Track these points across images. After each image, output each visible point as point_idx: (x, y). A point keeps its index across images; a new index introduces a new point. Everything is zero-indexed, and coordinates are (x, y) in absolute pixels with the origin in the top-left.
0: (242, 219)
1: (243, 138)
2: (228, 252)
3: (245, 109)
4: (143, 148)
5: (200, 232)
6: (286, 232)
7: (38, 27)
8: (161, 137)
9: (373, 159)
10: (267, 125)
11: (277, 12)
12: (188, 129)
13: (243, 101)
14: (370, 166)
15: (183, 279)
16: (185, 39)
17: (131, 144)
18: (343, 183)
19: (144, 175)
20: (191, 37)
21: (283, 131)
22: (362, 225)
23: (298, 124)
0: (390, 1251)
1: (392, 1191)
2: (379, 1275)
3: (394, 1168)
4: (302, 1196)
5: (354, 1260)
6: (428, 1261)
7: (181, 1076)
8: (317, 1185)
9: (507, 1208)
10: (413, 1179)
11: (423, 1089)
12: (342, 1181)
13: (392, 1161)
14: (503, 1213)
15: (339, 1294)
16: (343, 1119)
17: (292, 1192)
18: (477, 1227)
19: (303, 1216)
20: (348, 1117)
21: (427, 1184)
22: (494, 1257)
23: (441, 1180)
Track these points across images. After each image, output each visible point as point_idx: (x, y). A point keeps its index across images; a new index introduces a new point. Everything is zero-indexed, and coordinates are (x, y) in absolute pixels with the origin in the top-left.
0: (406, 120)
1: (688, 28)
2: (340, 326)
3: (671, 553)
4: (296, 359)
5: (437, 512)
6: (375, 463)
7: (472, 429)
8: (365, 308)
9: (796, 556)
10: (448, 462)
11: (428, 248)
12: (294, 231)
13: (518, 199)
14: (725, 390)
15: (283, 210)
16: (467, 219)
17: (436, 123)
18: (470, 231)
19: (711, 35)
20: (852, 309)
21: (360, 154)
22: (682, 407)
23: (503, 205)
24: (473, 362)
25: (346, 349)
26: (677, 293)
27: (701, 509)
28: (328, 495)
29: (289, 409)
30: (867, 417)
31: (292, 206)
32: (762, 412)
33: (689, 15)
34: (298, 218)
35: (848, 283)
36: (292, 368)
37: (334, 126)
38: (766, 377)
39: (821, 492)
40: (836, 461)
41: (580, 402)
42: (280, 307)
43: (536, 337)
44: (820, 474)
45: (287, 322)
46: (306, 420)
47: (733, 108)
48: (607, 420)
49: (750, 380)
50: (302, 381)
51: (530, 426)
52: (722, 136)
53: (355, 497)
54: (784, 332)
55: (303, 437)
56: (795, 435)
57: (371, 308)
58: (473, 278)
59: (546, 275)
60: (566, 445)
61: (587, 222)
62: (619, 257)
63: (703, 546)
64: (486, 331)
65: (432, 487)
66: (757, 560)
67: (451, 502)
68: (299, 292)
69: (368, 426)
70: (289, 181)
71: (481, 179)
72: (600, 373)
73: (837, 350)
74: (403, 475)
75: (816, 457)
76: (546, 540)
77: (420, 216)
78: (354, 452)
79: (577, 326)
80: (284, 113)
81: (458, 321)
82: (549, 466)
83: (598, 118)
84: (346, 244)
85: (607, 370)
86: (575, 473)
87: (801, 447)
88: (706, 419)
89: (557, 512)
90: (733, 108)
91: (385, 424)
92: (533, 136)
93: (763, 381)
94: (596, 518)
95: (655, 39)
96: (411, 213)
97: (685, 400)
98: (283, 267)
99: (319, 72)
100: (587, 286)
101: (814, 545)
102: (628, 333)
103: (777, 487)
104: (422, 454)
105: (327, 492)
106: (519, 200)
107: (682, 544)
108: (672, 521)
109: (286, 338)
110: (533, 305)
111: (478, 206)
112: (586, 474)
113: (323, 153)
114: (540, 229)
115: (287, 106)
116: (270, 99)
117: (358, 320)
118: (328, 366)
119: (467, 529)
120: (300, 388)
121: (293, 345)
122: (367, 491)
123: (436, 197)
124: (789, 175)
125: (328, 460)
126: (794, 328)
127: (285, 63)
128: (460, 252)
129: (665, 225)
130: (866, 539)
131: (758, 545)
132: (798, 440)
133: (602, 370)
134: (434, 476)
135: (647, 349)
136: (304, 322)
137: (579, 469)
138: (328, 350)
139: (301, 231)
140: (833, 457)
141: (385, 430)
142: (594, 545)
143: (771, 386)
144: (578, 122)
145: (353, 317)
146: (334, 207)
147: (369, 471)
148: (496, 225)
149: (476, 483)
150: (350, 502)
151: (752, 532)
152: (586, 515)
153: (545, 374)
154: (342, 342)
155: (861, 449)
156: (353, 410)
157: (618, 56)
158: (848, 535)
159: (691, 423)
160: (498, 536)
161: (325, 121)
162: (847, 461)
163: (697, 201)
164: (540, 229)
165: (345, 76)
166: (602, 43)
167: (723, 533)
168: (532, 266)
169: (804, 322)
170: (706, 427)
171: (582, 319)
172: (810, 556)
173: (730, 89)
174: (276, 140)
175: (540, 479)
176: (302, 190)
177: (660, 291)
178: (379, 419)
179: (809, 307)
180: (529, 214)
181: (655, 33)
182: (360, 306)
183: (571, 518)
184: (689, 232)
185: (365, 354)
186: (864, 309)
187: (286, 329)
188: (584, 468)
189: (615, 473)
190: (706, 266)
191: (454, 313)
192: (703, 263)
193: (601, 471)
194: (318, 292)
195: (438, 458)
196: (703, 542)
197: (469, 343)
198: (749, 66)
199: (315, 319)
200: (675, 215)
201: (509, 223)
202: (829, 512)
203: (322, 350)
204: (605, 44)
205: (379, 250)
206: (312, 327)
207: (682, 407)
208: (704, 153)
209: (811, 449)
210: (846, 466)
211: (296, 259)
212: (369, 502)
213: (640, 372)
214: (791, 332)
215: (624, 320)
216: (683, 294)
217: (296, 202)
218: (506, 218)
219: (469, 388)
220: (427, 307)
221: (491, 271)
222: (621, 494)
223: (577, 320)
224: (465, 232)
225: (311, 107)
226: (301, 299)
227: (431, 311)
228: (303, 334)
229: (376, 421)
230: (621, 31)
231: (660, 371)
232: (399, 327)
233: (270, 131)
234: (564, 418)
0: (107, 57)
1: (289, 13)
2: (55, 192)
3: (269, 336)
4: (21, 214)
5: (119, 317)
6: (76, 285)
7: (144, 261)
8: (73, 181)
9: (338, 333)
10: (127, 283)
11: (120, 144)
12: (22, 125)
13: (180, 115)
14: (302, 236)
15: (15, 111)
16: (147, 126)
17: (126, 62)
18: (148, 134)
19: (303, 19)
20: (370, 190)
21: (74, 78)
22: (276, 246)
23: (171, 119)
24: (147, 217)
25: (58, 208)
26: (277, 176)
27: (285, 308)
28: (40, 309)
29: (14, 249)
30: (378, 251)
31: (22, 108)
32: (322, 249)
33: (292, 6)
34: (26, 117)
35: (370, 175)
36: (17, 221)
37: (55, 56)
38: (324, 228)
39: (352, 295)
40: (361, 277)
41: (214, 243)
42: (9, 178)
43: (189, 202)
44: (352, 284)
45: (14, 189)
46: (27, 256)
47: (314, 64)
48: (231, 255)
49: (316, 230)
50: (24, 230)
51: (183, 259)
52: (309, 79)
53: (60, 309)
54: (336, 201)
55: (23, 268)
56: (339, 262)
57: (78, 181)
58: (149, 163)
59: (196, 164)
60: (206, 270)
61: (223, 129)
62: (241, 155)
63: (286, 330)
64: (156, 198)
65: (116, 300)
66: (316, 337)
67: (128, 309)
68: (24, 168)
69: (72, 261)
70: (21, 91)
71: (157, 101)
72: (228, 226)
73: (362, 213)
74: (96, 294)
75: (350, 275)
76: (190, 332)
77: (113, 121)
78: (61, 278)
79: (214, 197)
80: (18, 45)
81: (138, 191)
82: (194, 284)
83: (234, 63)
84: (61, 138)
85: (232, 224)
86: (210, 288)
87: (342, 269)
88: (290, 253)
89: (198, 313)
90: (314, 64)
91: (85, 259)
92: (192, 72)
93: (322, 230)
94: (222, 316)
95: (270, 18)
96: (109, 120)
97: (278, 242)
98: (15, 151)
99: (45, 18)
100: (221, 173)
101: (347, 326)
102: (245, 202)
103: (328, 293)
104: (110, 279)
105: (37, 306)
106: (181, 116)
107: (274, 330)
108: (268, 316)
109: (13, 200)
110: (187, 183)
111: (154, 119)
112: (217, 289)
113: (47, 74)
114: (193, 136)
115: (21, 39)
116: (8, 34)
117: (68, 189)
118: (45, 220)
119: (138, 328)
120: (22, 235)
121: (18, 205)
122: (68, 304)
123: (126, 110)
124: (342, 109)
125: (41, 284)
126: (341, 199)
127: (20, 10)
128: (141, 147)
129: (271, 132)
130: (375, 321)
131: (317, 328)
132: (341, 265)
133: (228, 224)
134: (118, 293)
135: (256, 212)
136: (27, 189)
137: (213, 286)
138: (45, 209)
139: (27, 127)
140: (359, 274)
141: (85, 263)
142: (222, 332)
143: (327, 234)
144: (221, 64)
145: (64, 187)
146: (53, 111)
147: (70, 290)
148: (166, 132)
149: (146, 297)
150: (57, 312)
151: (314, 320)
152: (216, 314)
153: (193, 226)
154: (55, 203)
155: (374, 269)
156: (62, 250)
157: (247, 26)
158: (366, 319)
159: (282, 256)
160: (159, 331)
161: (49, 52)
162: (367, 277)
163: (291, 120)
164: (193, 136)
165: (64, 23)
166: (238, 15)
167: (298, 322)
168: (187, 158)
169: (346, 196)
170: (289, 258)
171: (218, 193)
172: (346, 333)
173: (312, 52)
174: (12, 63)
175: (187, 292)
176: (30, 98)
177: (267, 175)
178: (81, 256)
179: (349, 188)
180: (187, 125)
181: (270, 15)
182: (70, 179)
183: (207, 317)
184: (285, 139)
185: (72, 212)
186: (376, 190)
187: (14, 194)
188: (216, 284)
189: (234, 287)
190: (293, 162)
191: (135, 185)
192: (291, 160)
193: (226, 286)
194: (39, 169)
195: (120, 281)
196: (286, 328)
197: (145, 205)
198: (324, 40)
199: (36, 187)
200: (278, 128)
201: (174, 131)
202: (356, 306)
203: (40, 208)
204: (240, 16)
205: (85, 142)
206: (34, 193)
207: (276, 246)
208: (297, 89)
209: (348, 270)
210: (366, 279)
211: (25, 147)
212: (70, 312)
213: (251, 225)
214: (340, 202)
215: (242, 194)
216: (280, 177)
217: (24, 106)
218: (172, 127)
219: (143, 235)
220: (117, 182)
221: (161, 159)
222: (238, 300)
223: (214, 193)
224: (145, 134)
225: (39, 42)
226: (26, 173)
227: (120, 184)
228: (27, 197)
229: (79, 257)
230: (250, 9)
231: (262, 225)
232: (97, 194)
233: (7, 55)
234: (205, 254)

^^^^^^^^^^^^^^^^

> **Your objective**
Reproduce the lines from the first line above through the line containing "4: (143, 148)", substituting "image pixels" for "absolute pixels" and leaving everything else unchanged.

> **The solution**
Track these points across images. After each image, output each visible point as point_idx: (x, y). A point keeps its index across images; a new index introduces a new point. Everything is zero-indexed, and coordinates are (x, y) in image pixels with the origin in the top-left.
0: (242, 219)
1: (243, 138)
2: (228, 252)
3: (245, 109)
4: (143, 148)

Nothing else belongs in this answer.